[RECORD EXTRACTS]

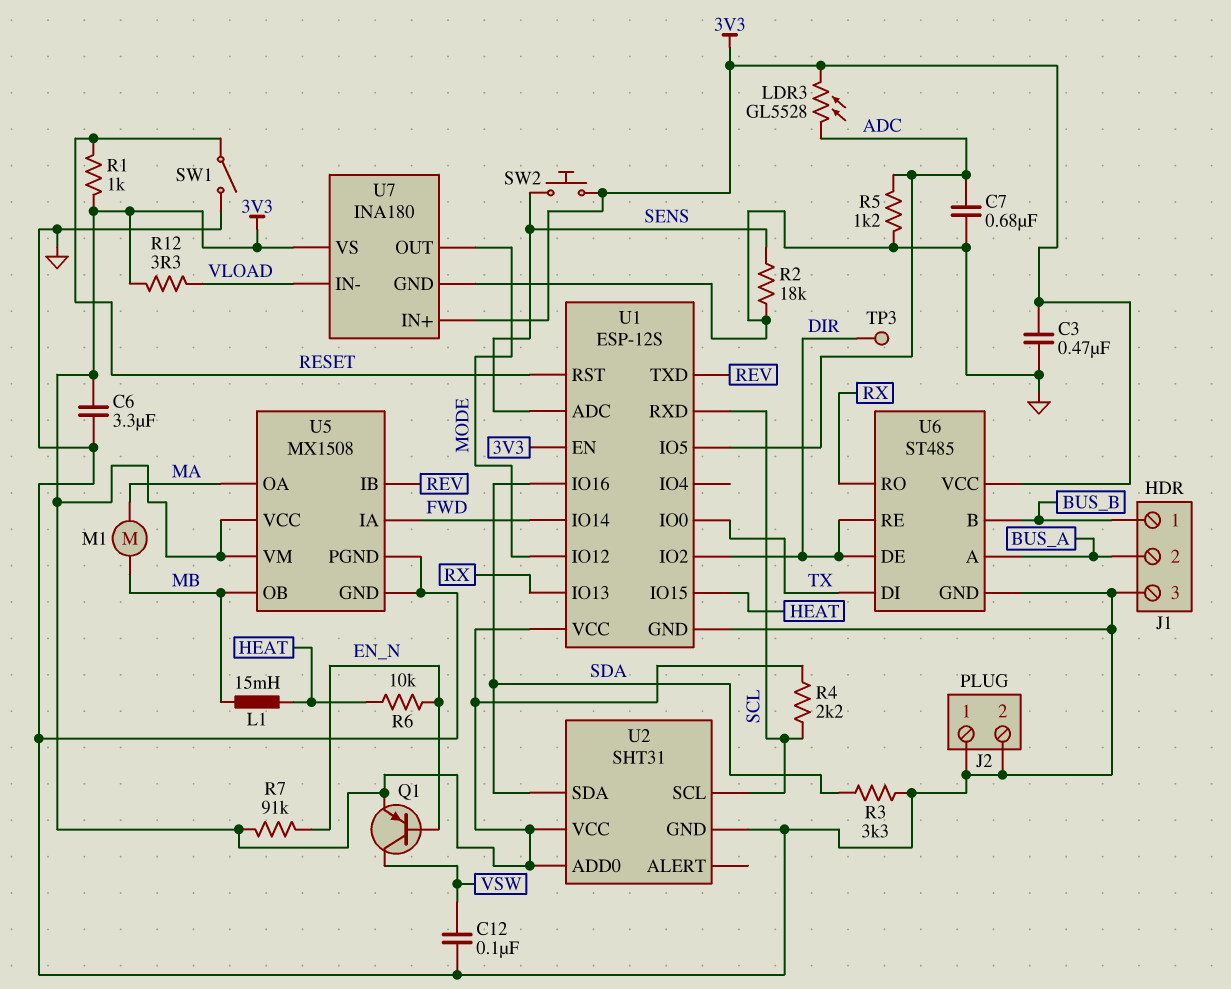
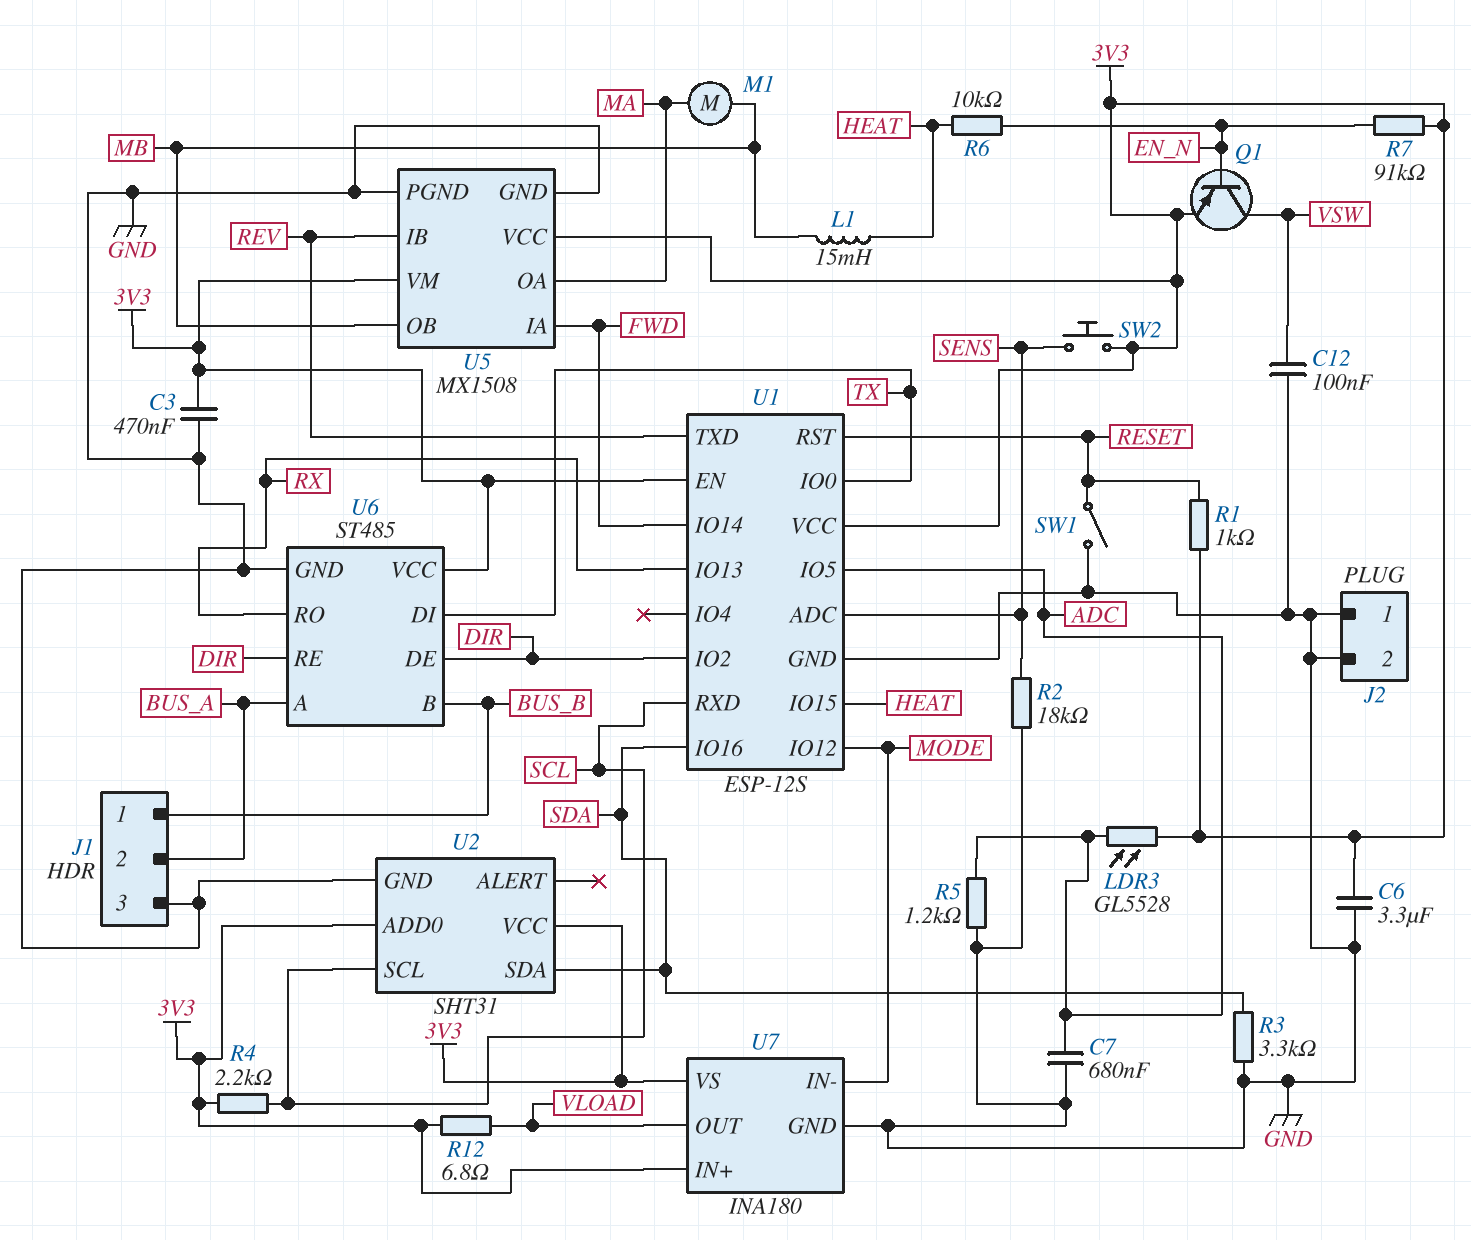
R12: 3.3 (3V3, VLOAD) -> 6.8 (3V3, VLOAD)
TP3: test point (DIR) -> none
U7 pin IN-: VLOAD -> MODE
U7 pin OUT: MODE -> VLOAD

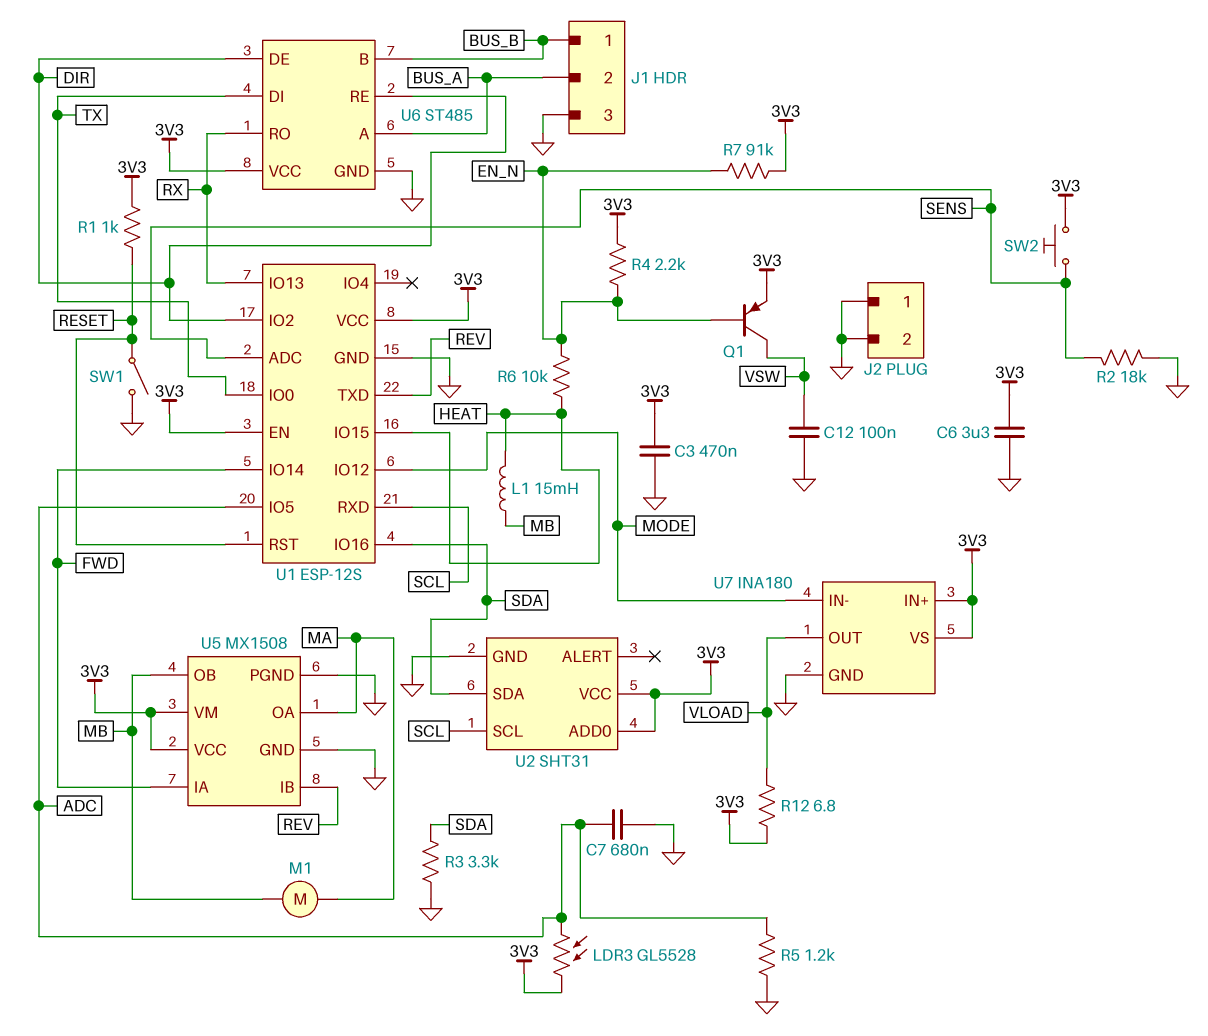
R4: 2.2k (3V3, SCL) -> 2.2k (3V3, EN_N)

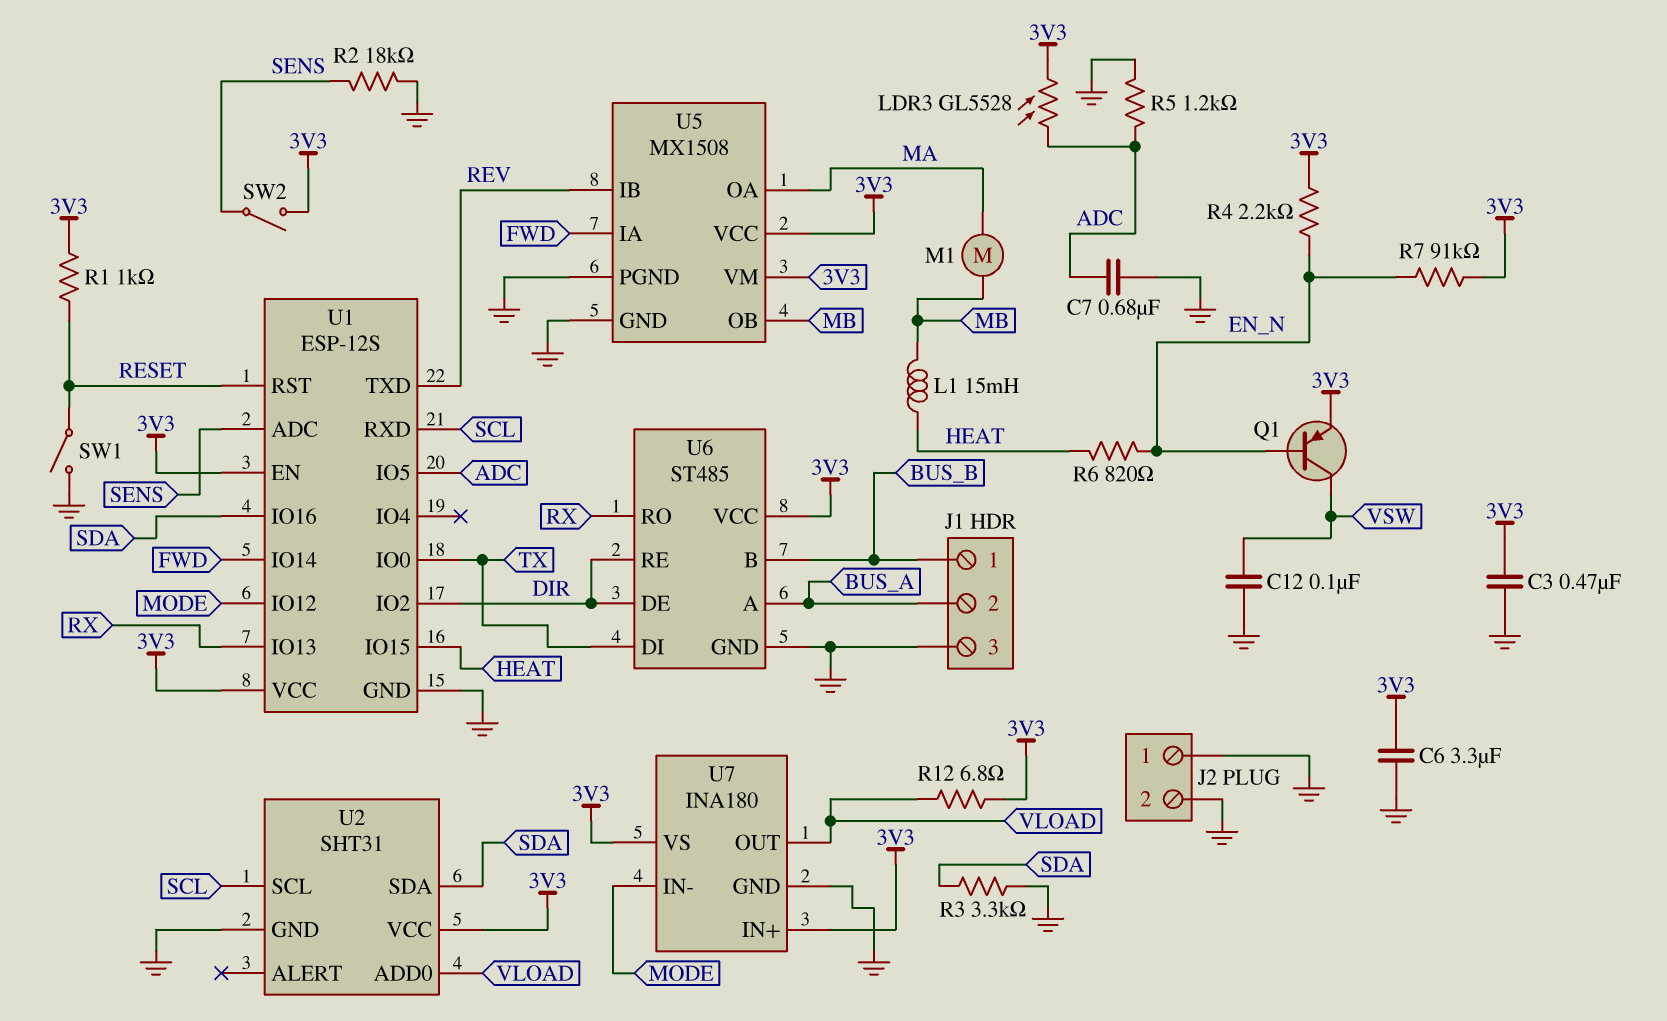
R6: 10k (EN_N, HEAT) -> 820 (EN_N, HEAT)
SW2: button (3V3, SENS) -> switch (3V3, SENS)
U2 pin ADD0: 3V3 -> VLOAD

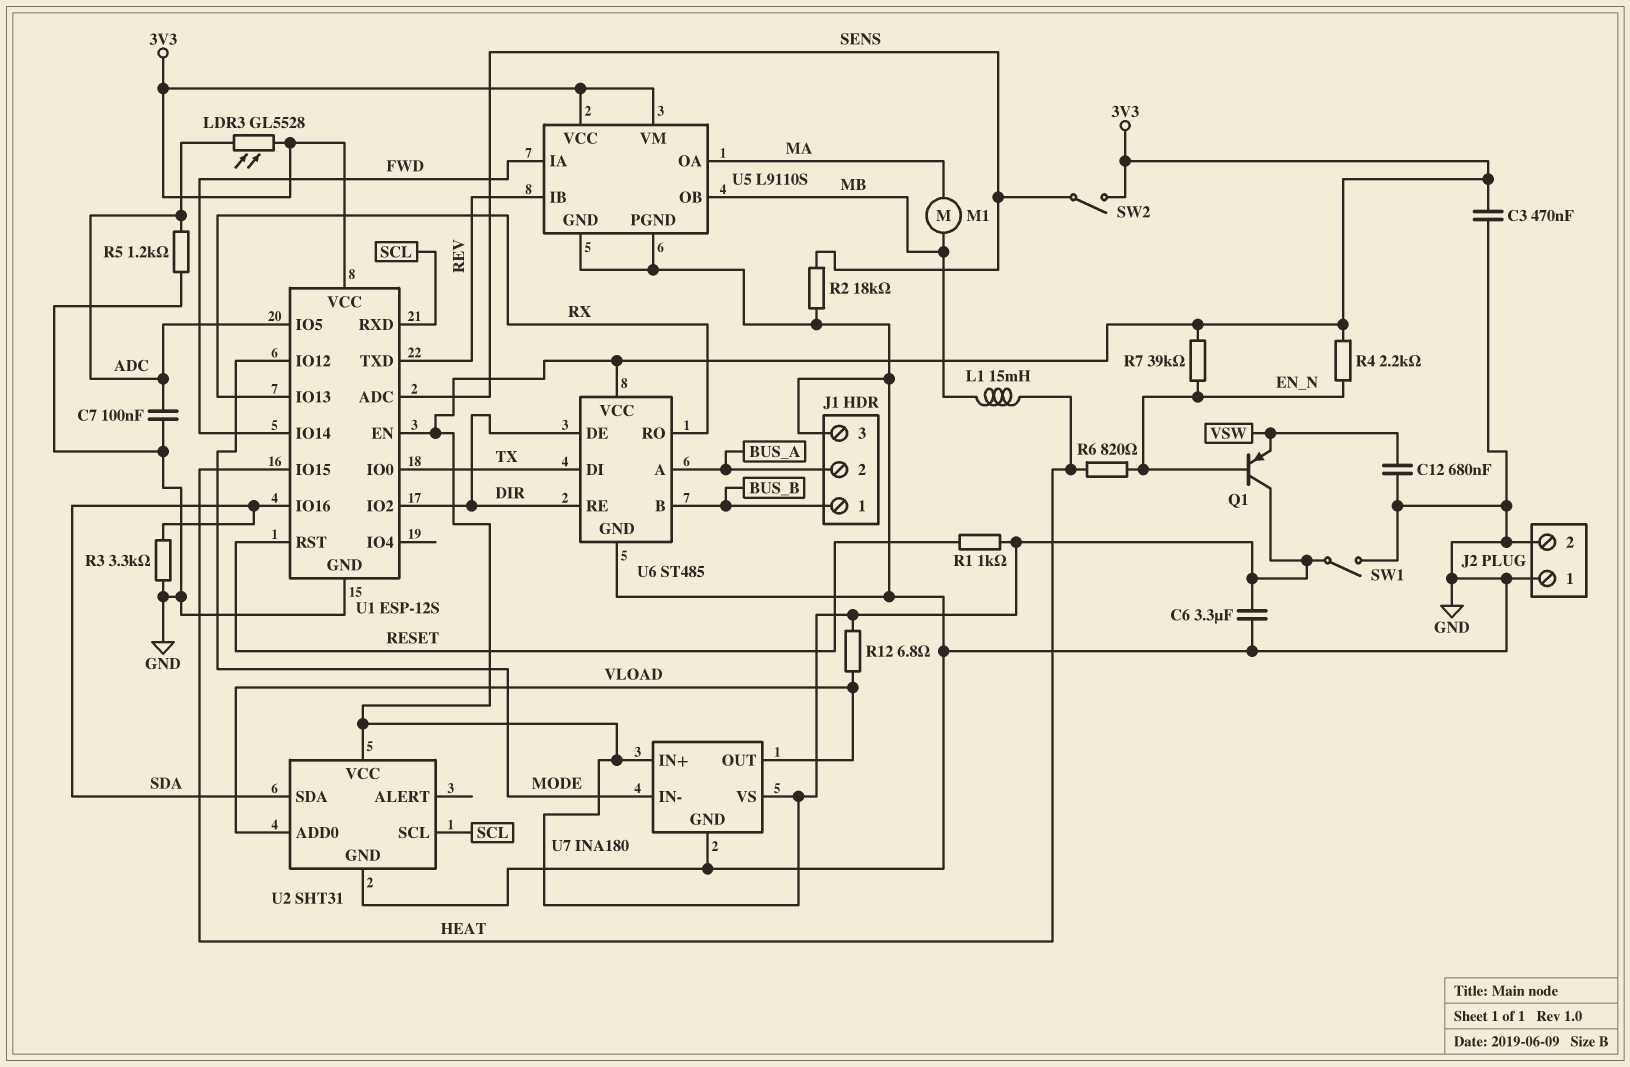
C7: 680nF (ADC, GND) -> 100nF (ADC, GND)
C12: 100nF (GND, VSW) -> 680nF (GND, VSW)
Q1: PNP (B EN_N, C VSW, E 3V3) -> PNP (B EN_N, C 3V3, E VSW)
R7: 91k (3V3, EN_N) -> 39k (3V3, EN_N)
SW1: switch (GND, RESET) -> switch (3V3, GND)
U5: MX1508 -> L9110S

[EXERCISE PROMPT] Your answer should be one number, the count of lines above that hold "MODE".

[EXERCISE SOLUTION] 2